### Task input
┄┄┄┄┄┄
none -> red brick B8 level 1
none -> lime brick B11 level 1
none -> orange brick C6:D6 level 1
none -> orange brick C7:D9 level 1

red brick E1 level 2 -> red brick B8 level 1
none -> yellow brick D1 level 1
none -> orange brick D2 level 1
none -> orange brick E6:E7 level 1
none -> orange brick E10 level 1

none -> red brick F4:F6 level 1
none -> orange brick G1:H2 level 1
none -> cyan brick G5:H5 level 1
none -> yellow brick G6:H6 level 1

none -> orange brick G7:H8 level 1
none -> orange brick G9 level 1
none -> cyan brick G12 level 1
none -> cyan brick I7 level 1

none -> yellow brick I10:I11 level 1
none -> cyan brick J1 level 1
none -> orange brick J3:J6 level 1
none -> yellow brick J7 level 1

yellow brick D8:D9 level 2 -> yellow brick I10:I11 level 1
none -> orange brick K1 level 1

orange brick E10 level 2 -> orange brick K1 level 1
┄┄┄┄┄┄
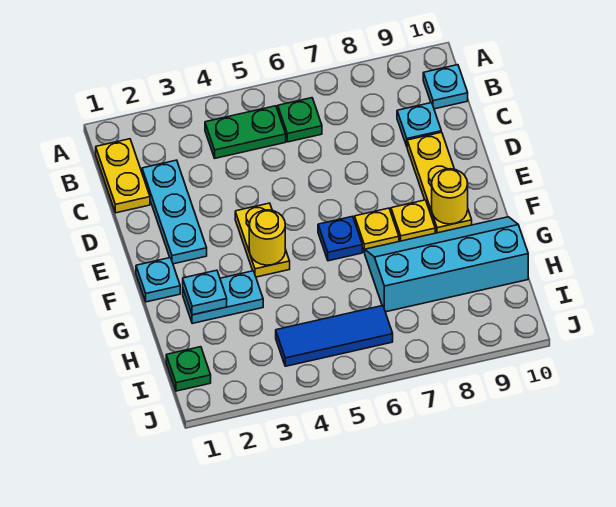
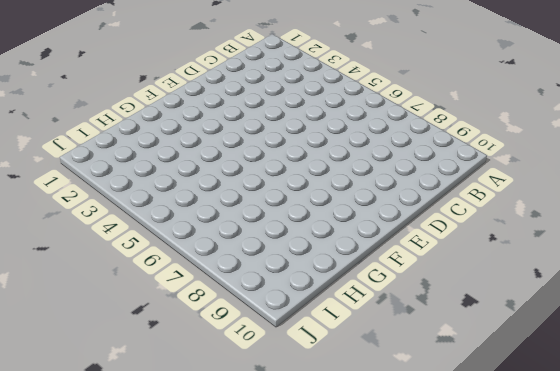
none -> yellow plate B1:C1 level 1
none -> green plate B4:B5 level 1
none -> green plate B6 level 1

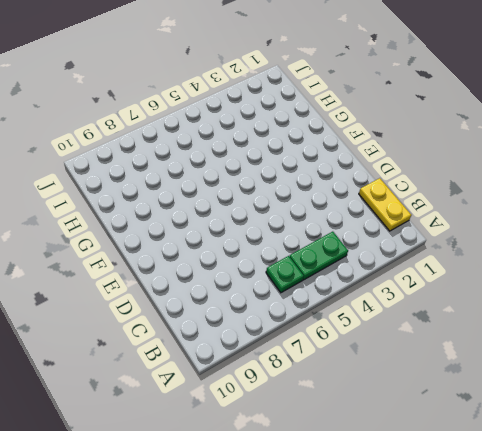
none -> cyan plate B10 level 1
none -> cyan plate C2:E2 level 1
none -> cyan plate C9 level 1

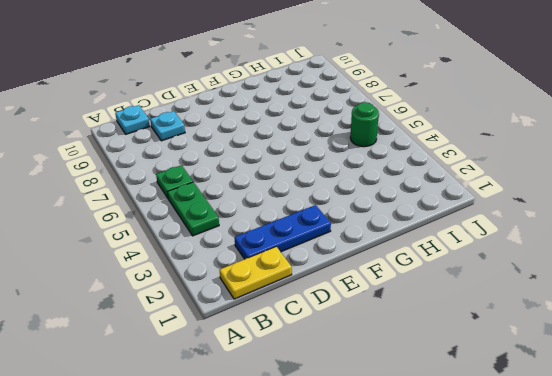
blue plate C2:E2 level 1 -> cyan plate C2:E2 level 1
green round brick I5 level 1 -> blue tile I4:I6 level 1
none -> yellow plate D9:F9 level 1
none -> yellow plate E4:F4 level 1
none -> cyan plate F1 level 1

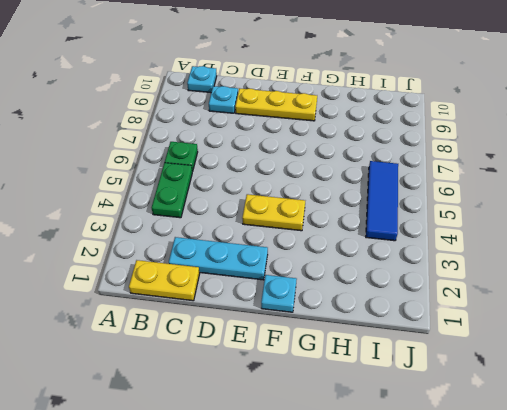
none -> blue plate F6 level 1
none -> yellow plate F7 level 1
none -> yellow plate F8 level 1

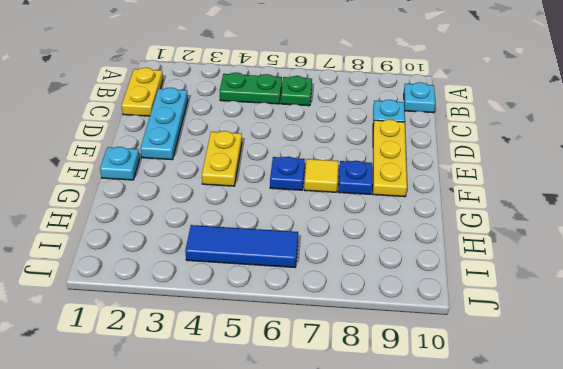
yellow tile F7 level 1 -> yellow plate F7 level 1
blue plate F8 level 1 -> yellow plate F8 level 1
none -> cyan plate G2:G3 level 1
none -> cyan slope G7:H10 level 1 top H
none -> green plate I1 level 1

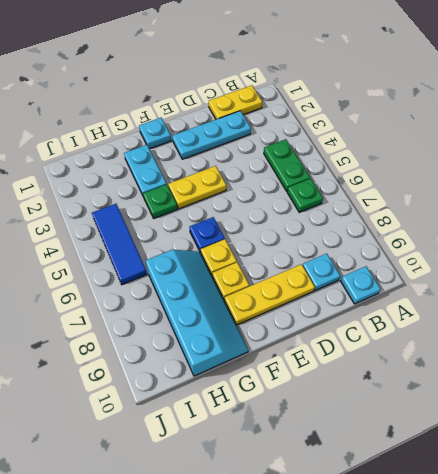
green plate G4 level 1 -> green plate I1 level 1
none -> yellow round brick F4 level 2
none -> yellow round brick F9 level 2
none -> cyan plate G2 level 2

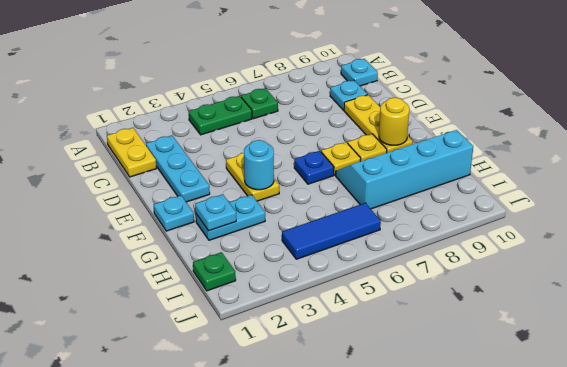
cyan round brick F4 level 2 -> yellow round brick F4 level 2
┄┄┄┄┄┄
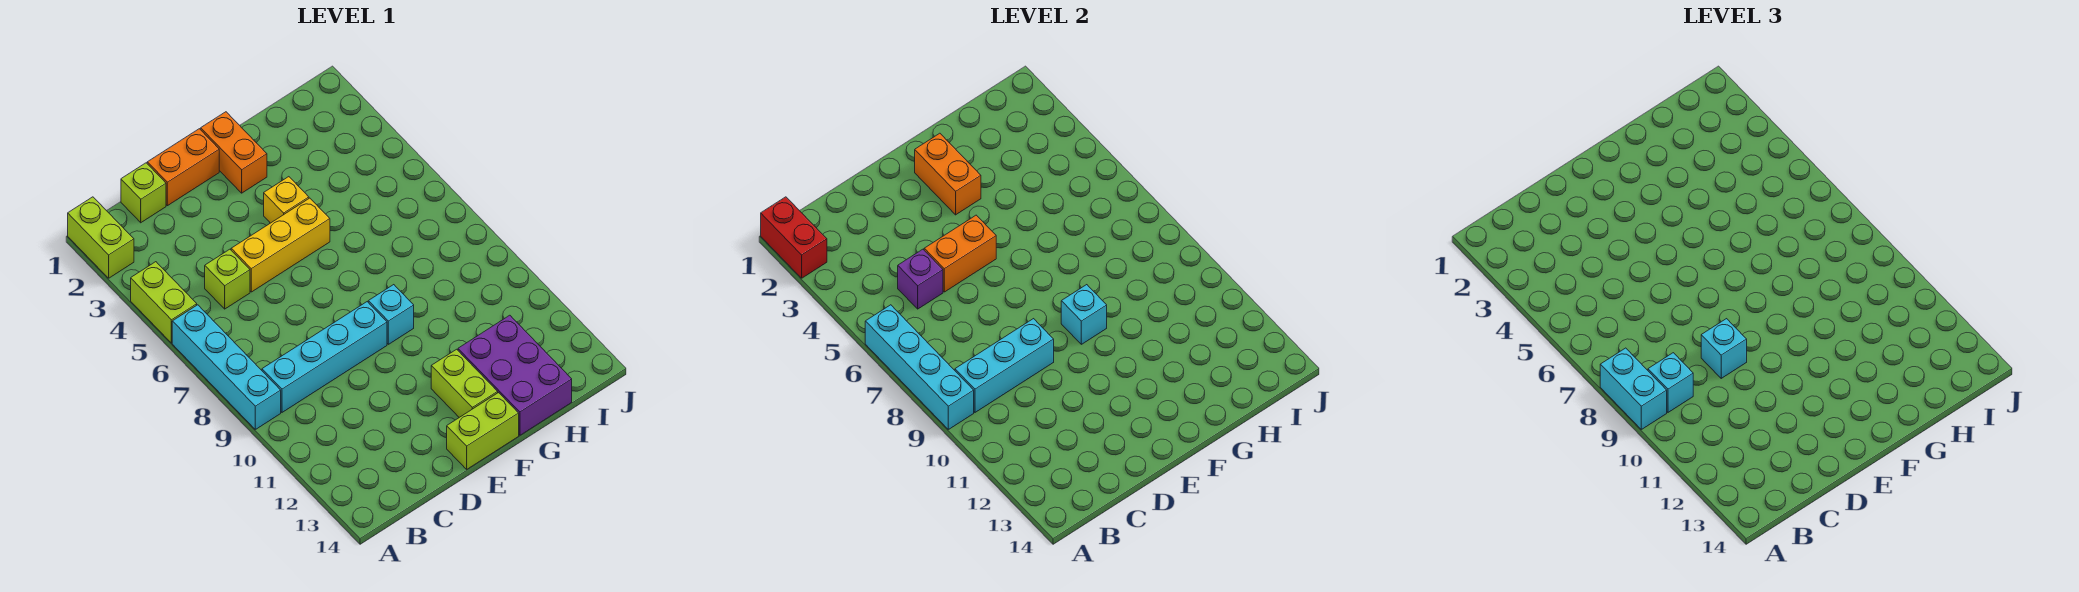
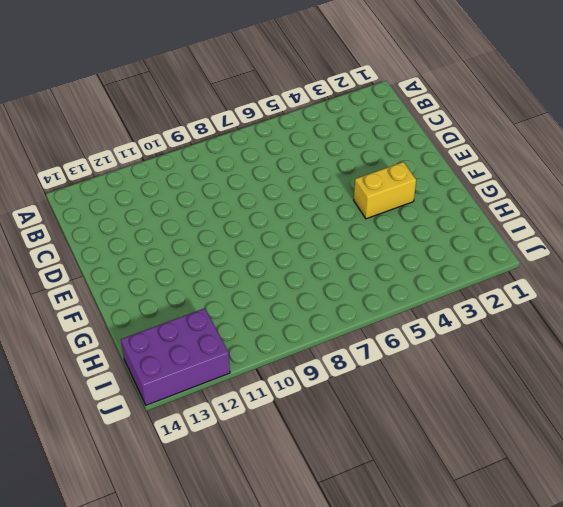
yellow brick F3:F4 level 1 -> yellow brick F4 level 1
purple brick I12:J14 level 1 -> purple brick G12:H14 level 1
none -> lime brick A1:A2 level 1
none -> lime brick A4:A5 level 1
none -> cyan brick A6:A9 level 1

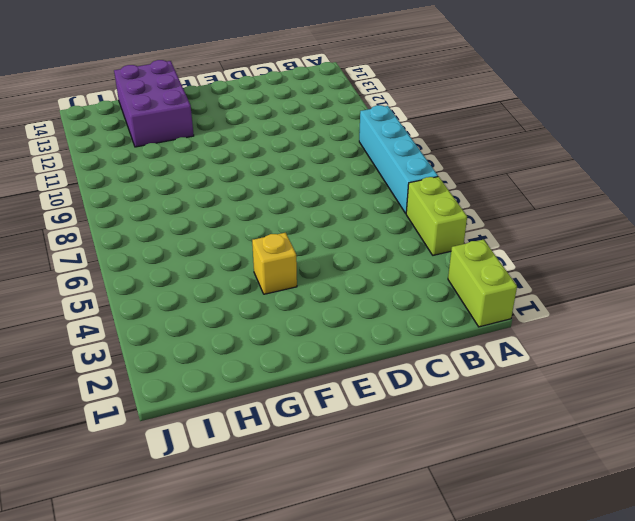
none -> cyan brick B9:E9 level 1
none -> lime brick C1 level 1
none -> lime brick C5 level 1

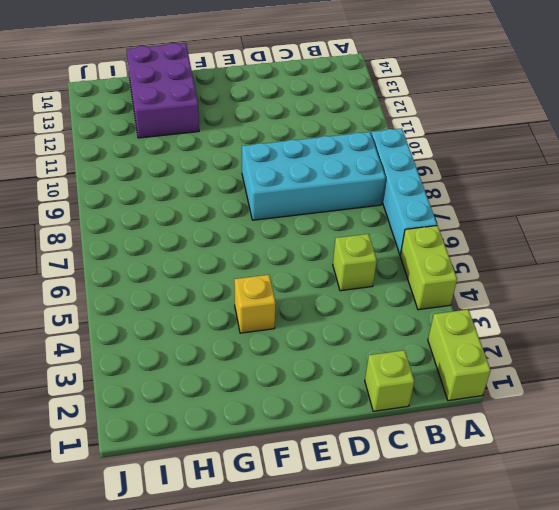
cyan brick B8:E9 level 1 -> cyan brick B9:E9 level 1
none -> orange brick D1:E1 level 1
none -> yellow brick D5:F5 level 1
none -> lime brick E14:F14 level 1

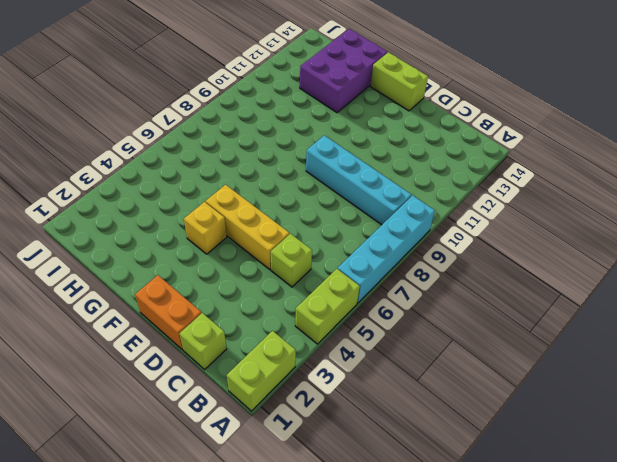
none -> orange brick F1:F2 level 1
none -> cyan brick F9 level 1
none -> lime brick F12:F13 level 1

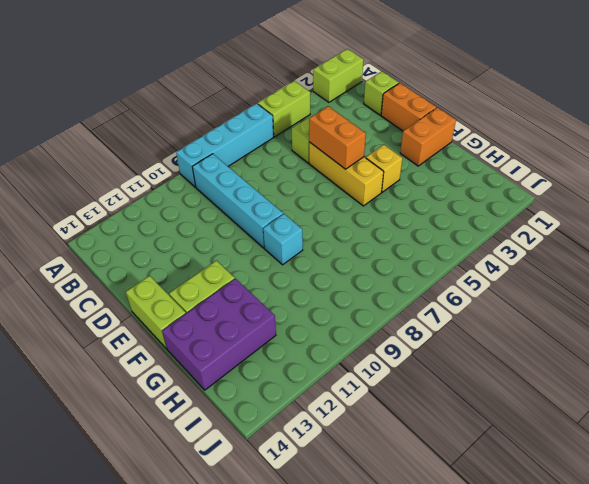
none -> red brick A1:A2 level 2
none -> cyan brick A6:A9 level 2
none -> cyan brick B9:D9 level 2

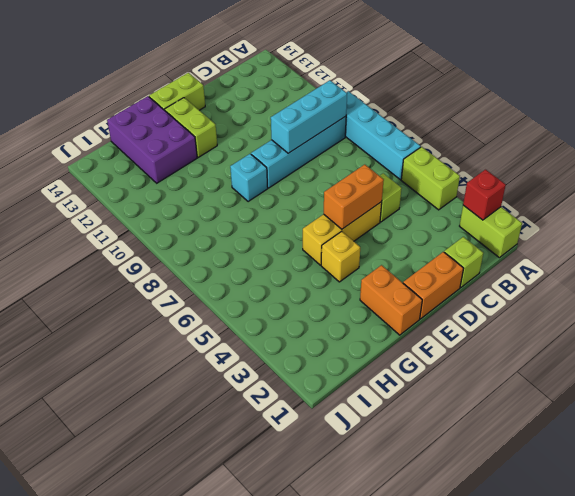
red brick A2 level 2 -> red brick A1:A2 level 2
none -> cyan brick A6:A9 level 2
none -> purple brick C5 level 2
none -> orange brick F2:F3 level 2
┄┄┄┄┄┄
### About this exercise
Word for word, restate the lines above from the one with "none -> yellow plate F7 level 1" through the one with "none -> cyan plate G2 level 2", keeping both ends and dropping the pictures.

### Written solution
none -> yellow plate F7 level 1
none -> yellow plate F8 level 1

yellow tile F7 level 1 -> yellow plate F7 level 1
blue plate F8 level 1 -> yellow plate F8 level 1
none -> cyan plate G2:G3 level 1
none -> cyan slope G7:H10 level 1 top H
none -> green plate I1 level 1

green plate G4 level 1 -> green plate I1 level 1
none -> yellow round brick F4 level 2
none -> yellow round brick F9 level 2
none -> cyan plate G2 level 2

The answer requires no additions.